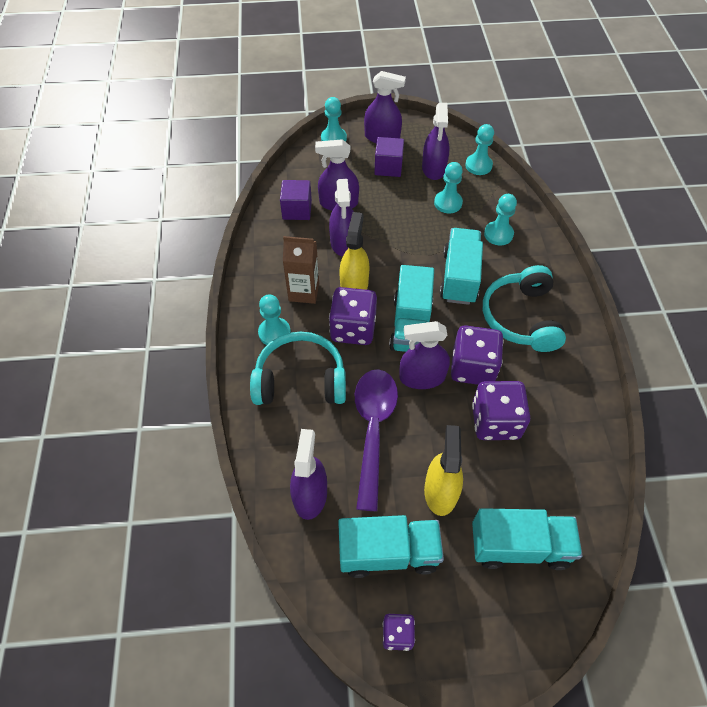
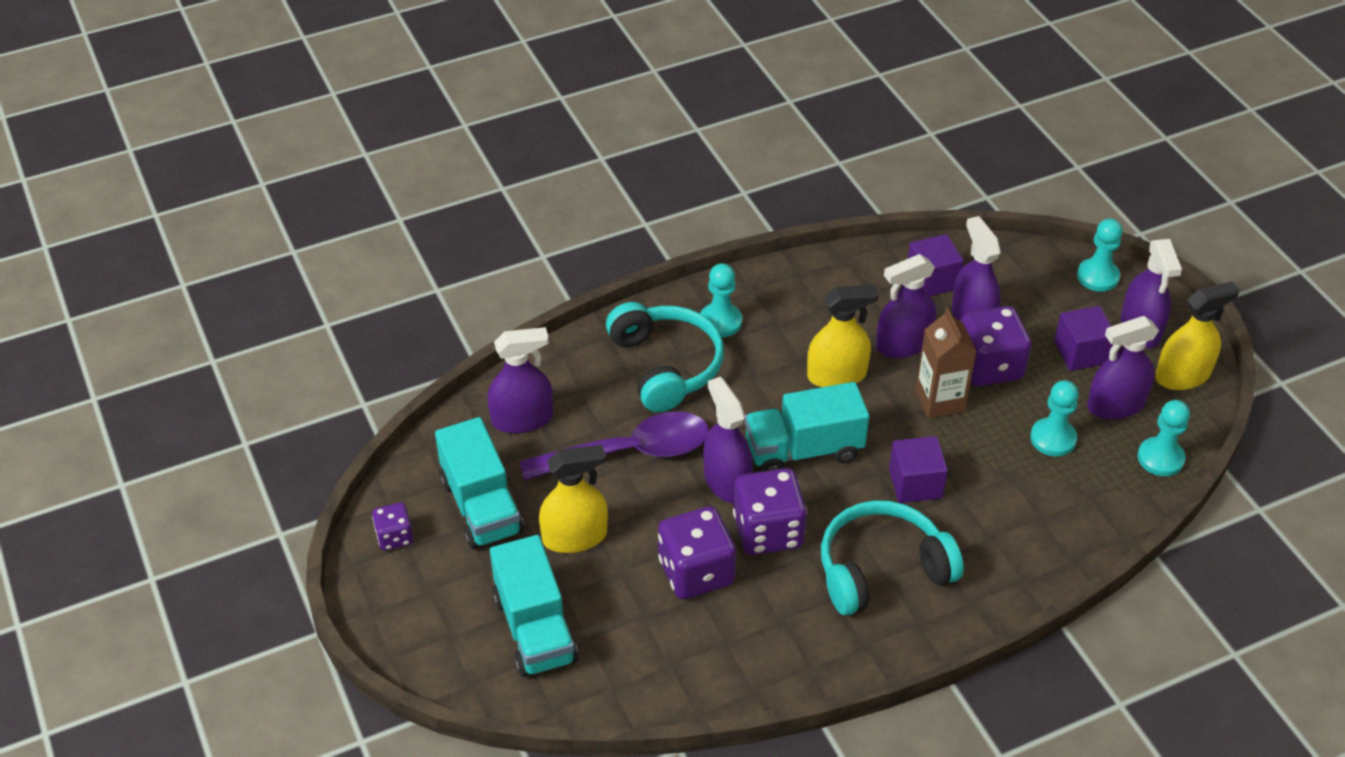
camera: 70 degrees right, 10 degrees down
(304, 292) = (798, 329): brown carton -> brown carton (939, 401)
(353, 329) = (766, 393): purple dice -> purple dice (989, 366)
(423, 135) = (1182, 376): none -> yellow spray bottle
(459, 277) = (915, 483): turquoise truck -> purple cube
(498, 234) = (1027, 512): turquoise pawn -> none

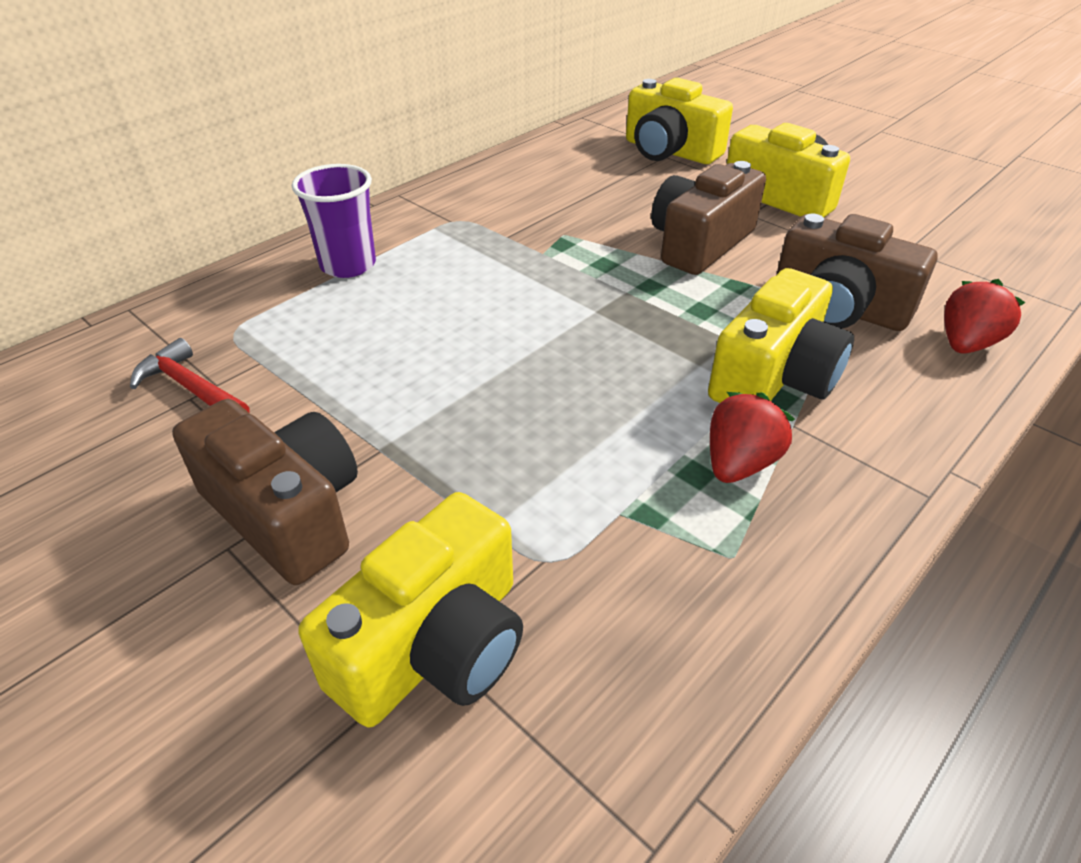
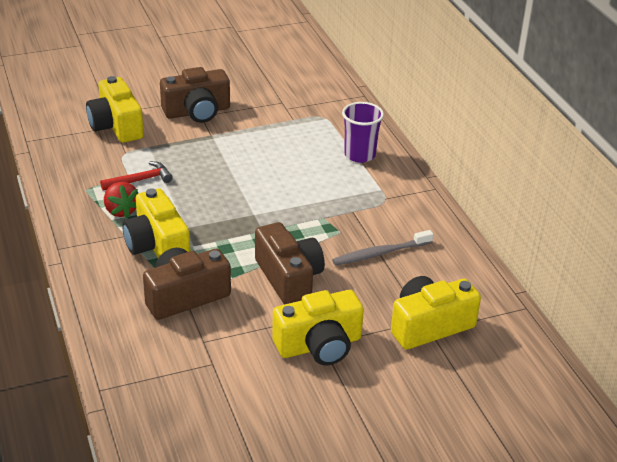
camera: 115 degrees right, 5 degrees down
(191, 388) = (288, 103): red hammer -> red hammer (140, 180)
(578, 199) = (380, 253): none -> grey toothbrush
(966, 344) = (117, 323): red strawberry -> none

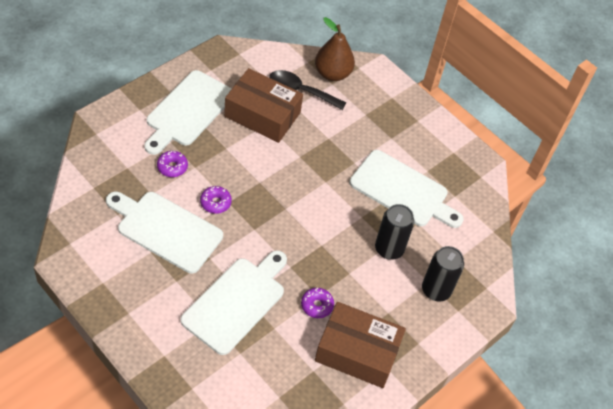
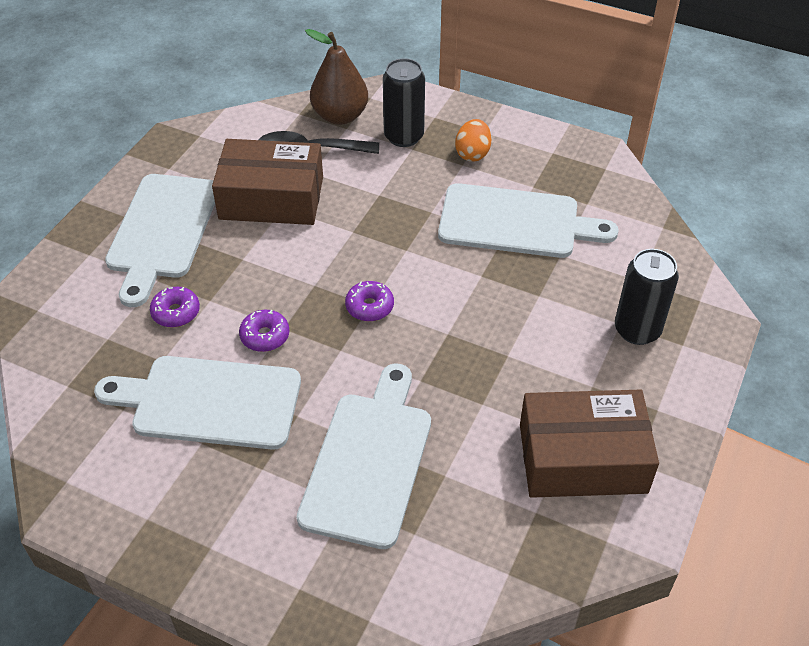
camera: 15 degrees left, 5 degrees down
(317, 305) = (488, 418): purple donut -> purple donut (369, 307)
(389, 249) = (542, 302): black can -> black can (403, 136)
(402, 133) = (472, 154): none -> orange egg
- - - - - - -
*Exercise aim*. Print only the lines from the line that contains "(423, 135) = (1182, 376): none" to the final line of the data, inclusive. Pictures stay out.

*Solution below*.
(423, 135) = (1182, 376): none -> yellow spray bottle
(459, 277) = (915, 483): turquoise truck -> purple cube
(498, 234) = (1027, 512): turquoise pawn -> none

camera: 115 degrees right, 5 degrees down
(191, 388) = (288, 103): red hammer -> red hammer (140, 180)
(578, 199) = (380, 253): none -> grey toothbrush
(966, 344) = (117, 323): red strawberry -> none

camera: 15 degrees left, 5 degrees down
(317, 305) = (488, 418): purple donut -> purple donut (369, 307)
(389, 249) = (542, 302): black can -> black can (403, 136)
(402, 133) = (472, 154): none -> orange egg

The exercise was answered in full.